- _RECORDS FOR THE EXERCISE_:
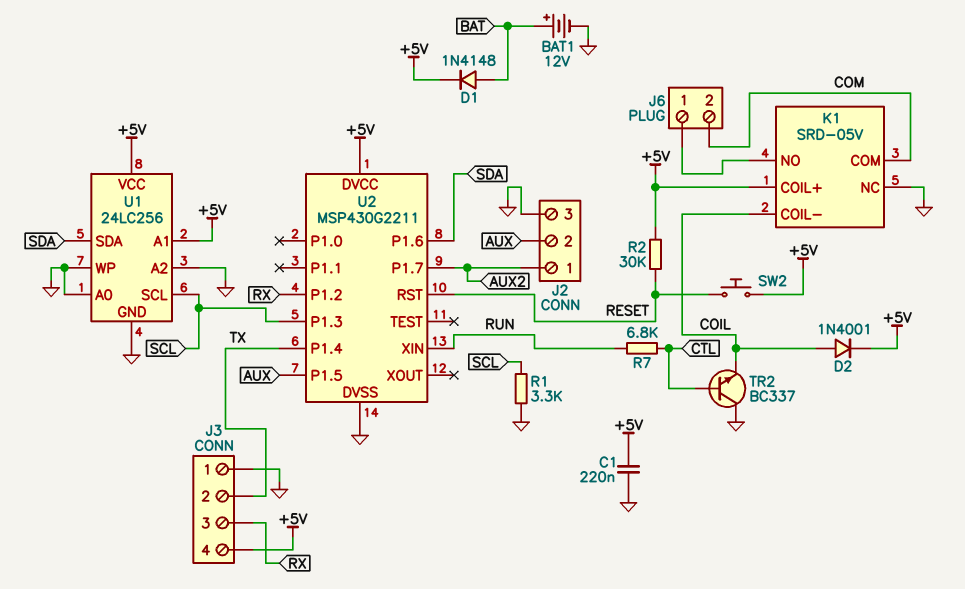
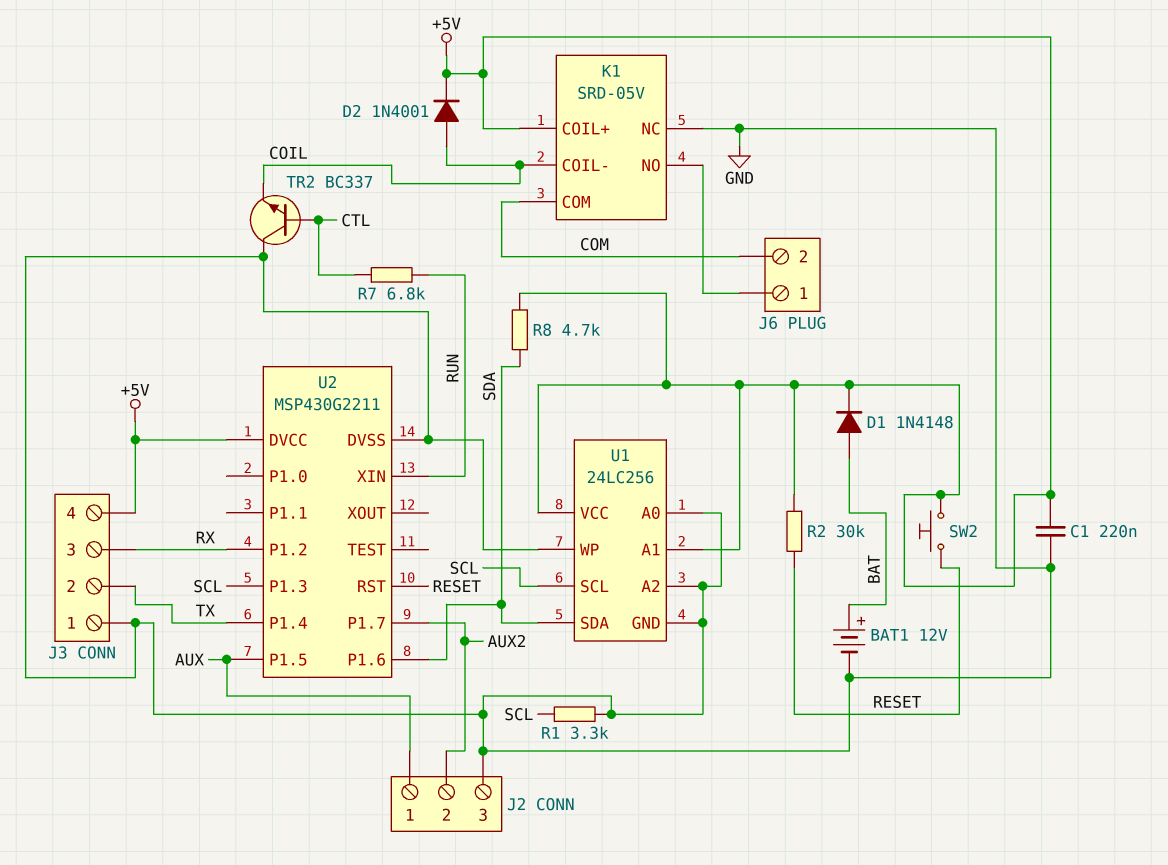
J2 pin 1: AUX2 -> AUX
J2 pin 2: AUX -> AUX2
R8: none -> 4.7k (+5V, SDA)

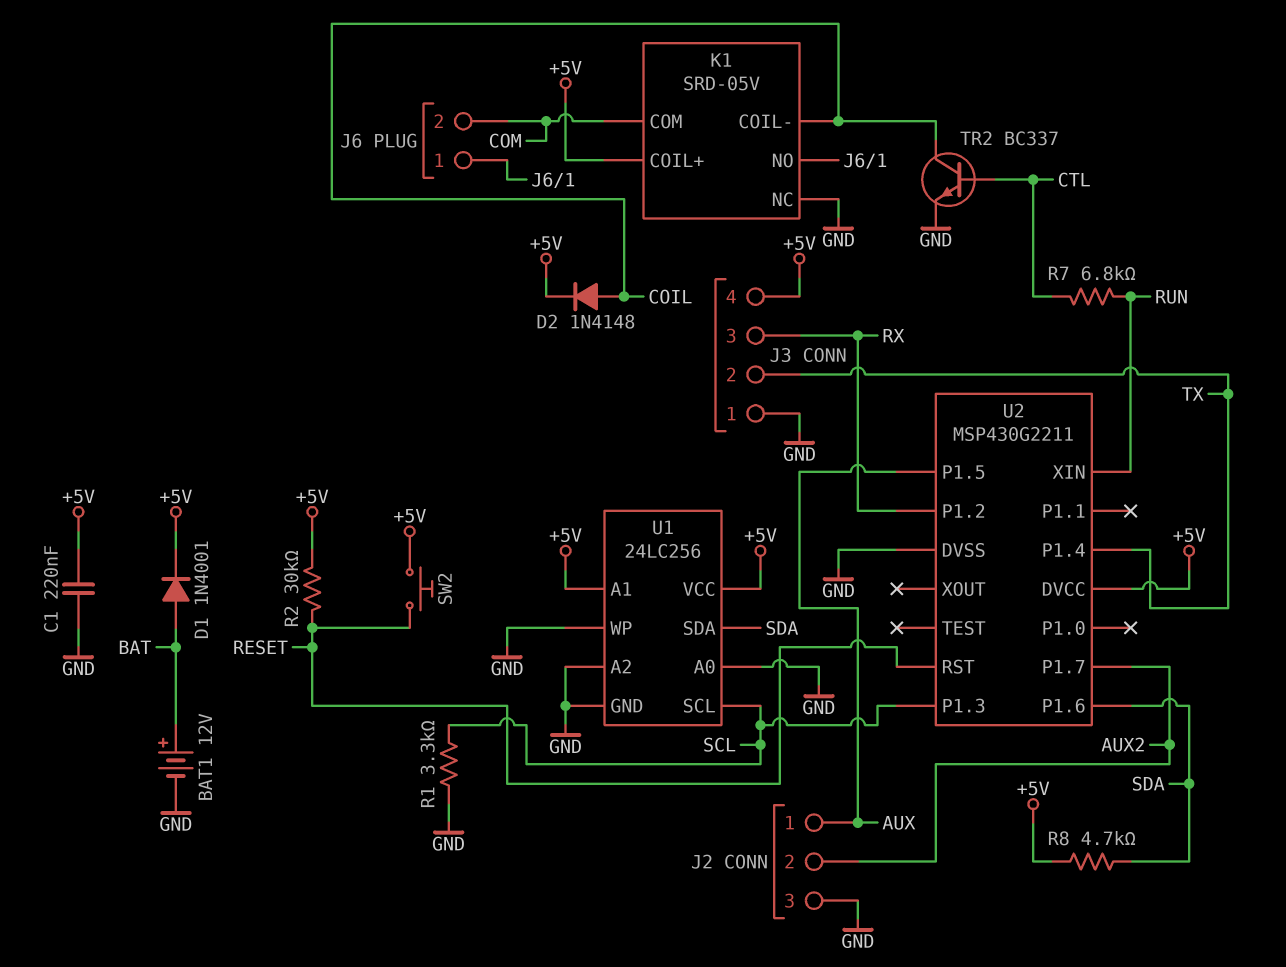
D1: diode 1N4148 (A BAT, K +5V) -> diode 1N4001 (A BAT, K +5V)
D2: diode 1N4001 (A COIL, K +5V) -> diode 1N4148 (A COIL, K +5V)
TR2: NPN BC337 (B CTL, C GND, E COIL) -> NPN BC337 (B CTL, C COIL, E GND)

- _YOUR ASSIGNMENT_: Give the data again word for word, without pictures.

- _RESULT OF THE TASK_:
J2 pin 1: AUX2 -> AUX
J2 pin 2: AUX -> AUX2
R8: none -> 4.7k (+5V, SDA)

D1: diode 1N4148 (A BAT, K +5V) -> diode 1N4001 (A BAT, K +5V)
D2: diode 1N4001 (A COIL, K +5V) -> diode 1N4148 (A COIL, K +5V)
TR2: NPN BC337 (B CTL, C GND, E COIL) -> NPN BC337 (B CTL, C COIL, E GND)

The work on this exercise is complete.